Coordinate-based change listings:
________________

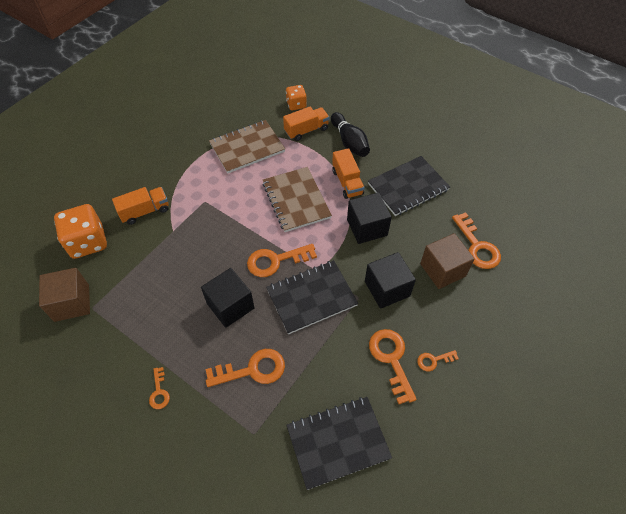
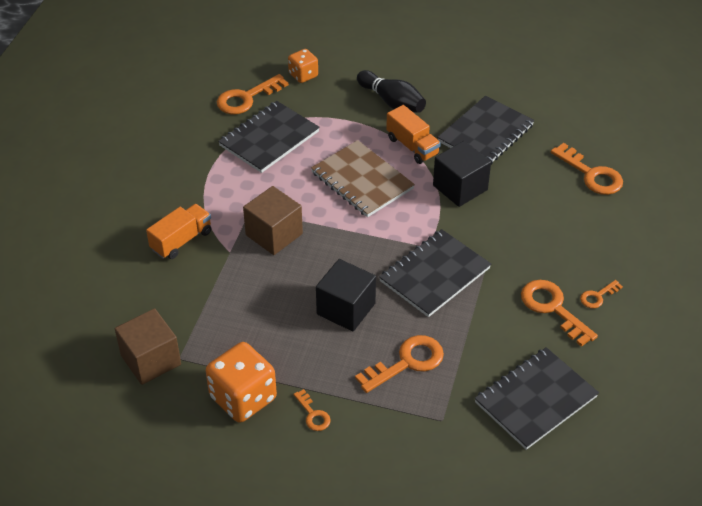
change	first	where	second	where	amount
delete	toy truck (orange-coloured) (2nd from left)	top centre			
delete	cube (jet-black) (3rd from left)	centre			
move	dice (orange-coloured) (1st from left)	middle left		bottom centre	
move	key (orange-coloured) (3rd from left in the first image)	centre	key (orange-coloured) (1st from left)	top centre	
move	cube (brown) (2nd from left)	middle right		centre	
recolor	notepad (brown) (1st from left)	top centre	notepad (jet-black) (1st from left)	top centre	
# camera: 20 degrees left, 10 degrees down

________________

**Your goal:** Restate the line containing "truck (orange-coloured) (2nd" and every remaining line of the records word for word. Add nothing.

**Result:**
delete	toy truck (orange-coloured) (2nd from left)	top centre			
delete	cube (jet-black) (3rd from left)	centre			
move	dice (orange-coloured) (1st from left)	middle left		bottom centre	
move	key (orange-coloured) (3rd from left in the first image)	centre	key (orange-coloured) (1st from left)	top centre	
move	cube (brown) (2nd from left)	middle right		centre	
recolor	notepad (brown) (1st from left)	top centre	notepad (jet-black) (1st from left)	top centre	
# camera: 20 degrees left, 10 degrees down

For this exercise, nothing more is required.